• WHAT YOU ARE ASKED TO DO
Your answer should consist of every line in the records that holds "round".

══ DATASET EXCERPTS ══

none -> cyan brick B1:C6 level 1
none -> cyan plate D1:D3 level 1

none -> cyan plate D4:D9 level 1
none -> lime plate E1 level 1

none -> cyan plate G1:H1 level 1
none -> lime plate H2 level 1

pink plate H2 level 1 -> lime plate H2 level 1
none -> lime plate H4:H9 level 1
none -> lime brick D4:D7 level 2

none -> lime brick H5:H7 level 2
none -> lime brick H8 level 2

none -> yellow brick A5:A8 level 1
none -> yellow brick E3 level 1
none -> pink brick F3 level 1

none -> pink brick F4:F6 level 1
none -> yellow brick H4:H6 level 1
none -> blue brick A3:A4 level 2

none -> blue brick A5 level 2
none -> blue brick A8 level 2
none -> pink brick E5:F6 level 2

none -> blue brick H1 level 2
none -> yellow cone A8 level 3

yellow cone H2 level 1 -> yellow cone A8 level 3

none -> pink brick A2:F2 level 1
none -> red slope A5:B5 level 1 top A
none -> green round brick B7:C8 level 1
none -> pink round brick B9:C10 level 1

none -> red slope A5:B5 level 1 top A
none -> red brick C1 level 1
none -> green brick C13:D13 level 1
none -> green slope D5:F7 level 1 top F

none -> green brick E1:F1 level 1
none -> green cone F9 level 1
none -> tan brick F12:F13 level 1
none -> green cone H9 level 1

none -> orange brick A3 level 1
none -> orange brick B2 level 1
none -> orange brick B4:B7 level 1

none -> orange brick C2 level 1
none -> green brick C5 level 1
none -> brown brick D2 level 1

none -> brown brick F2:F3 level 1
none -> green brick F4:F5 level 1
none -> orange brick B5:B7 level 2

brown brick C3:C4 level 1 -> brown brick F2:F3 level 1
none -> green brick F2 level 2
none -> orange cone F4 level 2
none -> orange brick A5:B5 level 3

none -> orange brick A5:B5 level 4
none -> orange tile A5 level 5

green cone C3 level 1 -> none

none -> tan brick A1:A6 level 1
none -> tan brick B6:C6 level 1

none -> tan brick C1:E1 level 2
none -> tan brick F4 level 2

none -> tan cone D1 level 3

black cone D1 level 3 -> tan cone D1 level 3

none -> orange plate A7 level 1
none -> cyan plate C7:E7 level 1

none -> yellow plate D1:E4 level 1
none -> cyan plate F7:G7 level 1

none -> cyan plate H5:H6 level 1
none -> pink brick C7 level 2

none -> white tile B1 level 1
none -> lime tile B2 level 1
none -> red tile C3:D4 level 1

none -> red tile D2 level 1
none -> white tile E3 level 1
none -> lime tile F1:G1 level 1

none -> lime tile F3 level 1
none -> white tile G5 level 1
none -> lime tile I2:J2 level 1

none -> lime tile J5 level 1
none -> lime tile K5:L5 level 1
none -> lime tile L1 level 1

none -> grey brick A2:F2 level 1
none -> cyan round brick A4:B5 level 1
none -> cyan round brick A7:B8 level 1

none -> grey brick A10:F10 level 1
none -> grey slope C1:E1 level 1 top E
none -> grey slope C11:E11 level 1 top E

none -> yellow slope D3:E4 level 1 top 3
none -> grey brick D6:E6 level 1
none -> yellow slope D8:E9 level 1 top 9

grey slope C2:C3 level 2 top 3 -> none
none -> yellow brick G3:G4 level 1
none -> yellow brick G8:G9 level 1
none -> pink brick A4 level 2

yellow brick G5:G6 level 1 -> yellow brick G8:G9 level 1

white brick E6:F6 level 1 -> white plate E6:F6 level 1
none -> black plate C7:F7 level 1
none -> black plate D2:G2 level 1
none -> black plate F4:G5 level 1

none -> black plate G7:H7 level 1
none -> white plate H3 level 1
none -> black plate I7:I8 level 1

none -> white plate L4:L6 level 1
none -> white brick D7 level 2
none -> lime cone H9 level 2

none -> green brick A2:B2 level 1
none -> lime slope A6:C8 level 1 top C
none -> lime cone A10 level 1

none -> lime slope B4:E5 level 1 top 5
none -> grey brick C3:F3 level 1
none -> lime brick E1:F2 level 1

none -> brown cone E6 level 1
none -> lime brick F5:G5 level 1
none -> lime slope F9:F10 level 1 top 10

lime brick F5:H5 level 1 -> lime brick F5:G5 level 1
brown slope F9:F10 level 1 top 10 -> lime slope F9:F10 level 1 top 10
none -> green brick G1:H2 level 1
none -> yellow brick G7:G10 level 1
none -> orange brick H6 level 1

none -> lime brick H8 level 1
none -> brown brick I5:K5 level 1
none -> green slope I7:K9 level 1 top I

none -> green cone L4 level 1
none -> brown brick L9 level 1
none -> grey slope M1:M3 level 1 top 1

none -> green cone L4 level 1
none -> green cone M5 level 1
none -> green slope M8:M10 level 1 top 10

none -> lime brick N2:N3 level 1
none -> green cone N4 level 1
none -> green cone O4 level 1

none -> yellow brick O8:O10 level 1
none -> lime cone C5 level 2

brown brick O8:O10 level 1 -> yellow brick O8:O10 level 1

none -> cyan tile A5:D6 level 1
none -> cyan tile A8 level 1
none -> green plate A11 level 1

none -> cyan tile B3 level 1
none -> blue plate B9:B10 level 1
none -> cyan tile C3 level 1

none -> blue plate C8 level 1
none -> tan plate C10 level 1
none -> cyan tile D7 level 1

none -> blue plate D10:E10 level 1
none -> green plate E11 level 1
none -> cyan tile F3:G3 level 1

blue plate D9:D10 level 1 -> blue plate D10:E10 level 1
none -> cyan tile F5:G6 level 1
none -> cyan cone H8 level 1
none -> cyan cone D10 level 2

═══

• RESPONSE FOR THIS EXERCISE
none -> green round brick B7:C8 level 1
none -> pink round brick B9:C10 level 1
none -> cyan round brick A4:B5 level 1
none -> cyan round brick A7:B8 level 1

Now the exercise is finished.